[Start of Attachment]
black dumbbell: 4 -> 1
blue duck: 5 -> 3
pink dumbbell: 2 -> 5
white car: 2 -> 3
[End of Attachment]
[Start of Attachment]
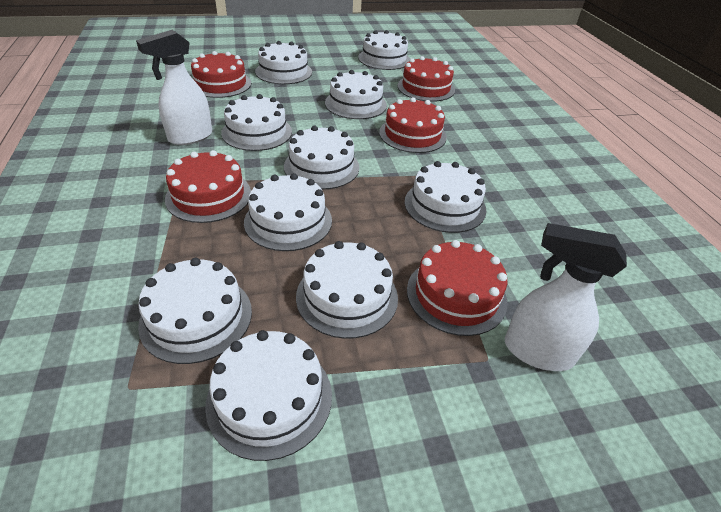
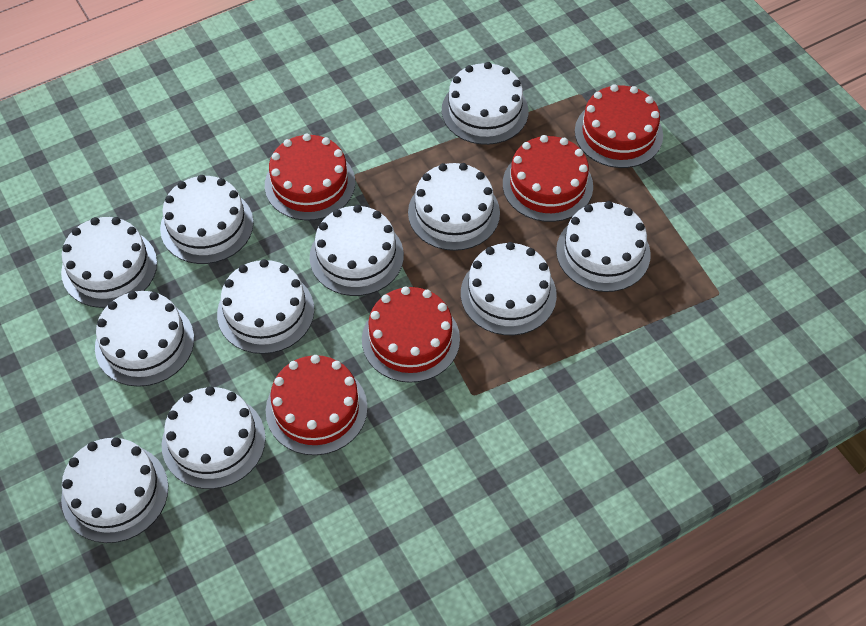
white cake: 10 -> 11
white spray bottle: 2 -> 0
[End of Attachment]
** Work item **
Could you return exactly the lines above from the line with "black dumbbell: 4 -> 1" to the line with "white car: 2 -> 3", both included, and nothing else?

** Exercise response **
black dumbbell: 4 -> 1
blue duck: 5 -> 3
pink dumbbell: 2 -> 5
white car: 2 -> 3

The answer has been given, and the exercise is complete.